HOW TO COMPLETE THIS TASK:
Say how many lines of the data contain "RESET", and nothing more.

DATASET EXCERPTS:
******
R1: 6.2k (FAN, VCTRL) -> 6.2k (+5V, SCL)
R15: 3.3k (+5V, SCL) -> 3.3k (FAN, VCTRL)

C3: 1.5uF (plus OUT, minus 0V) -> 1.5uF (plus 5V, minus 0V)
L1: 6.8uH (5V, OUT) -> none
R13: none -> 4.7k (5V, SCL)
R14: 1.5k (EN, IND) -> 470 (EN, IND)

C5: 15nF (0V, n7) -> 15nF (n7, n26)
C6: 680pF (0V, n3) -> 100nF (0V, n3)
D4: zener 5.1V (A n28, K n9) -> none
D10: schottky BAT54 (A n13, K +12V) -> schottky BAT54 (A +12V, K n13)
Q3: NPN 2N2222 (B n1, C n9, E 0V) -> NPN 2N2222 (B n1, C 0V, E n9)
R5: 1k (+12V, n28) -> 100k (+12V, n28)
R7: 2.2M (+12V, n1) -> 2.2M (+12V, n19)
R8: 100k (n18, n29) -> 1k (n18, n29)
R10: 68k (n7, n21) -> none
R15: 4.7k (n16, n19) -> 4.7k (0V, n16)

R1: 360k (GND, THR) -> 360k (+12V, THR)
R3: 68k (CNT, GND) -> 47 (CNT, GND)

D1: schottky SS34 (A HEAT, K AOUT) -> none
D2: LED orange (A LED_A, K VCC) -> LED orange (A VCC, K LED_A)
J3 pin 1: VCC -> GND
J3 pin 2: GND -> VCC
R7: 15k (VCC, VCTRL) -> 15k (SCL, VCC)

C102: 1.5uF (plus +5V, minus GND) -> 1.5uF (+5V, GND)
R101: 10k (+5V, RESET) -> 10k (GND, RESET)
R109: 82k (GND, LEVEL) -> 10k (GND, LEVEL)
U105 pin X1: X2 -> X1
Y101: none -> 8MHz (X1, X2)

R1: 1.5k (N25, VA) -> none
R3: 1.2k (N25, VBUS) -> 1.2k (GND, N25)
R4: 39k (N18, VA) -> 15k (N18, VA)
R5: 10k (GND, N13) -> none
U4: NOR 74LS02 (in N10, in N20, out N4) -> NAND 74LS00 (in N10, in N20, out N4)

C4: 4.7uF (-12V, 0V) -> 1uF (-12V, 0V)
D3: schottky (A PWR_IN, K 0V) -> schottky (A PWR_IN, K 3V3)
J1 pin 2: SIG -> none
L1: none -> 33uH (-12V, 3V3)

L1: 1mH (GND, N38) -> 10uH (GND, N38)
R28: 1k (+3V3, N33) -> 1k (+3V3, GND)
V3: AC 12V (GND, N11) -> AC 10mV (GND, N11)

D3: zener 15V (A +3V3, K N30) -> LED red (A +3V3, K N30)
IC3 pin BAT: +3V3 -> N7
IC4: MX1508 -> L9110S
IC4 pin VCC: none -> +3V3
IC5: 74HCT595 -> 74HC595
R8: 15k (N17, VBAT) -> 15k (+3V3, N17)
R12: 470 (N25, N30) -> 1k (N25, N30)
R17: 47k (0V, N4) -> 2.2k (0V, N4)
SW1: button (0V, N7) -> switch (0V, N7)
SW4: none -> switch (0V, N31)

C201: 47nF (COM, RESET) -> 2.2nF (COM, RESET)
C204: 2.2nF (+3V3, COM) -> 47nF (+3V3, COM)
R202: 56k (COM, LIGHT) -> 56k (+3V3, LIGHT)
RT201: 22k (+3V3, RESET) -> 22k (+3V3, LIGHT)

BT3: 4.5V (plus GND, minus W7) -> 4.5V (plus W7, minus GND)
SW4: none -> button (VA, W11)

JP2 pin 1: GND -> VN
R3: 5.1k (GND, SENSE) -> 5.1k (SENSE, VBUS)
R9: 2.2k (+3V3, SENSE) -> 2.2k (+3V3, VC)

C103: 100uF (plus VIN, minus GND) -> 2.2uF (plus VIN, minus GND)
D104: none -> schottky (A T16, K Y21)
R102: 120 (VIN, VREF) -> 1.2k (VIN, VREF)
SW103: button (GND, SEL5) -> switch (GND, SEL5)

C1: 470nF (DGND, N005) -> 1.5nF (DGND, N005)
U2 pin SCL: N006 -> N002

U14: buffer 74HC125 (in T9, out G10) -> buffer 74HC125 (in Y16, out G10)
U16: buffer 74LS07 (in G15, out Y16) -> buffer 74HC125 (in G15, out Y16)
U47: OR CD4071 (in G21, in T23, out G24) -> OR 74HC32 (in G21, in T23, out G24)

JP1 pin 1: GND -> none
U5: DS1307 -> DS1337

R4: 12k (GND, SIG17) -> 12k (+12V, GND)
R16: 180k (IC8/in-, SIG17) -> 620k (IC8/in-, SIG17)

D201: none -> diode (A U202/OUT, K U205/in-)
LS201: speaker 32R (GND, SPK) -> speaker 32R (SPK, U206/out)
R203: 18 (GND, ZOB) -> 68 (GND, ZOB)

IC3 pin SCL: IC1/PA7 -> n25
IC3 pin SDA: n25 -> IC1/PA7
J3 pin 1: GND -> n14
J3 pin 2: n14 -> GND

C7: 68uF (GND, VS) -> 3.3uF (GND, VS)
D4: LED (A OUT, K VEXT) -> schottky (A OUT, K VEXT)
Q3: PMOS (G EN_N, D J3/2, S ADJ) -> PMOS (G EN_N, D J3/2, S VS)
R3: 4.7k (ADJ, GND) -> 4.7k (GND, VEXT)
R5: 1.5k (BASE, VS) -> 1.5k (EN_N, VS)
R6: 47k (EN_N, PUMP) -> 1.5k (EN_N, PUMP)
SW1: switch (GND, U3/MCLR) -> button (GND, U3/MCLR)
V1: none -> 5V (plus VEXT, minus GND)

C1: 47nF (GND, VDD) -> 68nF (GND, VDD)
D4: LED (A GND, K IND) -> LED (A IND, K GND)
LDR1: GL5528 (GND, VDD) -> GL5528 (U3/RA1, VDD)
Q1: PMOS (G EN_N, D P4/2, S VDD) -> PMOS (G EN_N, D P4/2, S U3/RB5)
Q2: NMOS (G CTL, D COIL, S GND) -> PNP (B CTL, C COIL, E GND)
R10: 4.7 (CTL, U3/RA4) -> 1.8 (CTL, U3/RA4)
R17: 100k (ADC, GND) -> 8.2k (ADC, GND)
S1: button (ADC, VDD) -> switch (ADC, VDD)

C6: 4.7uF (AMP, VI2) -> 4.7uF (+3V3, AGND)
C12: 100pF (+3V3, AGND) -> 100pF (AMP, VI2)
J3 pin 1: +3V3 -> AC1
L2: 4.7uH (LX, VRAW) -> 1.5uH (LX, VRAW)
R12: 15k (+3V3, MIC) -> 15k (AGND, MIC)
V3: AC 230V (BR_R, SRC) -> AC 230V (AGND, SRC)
******
EXERCISE SOLUTION:
3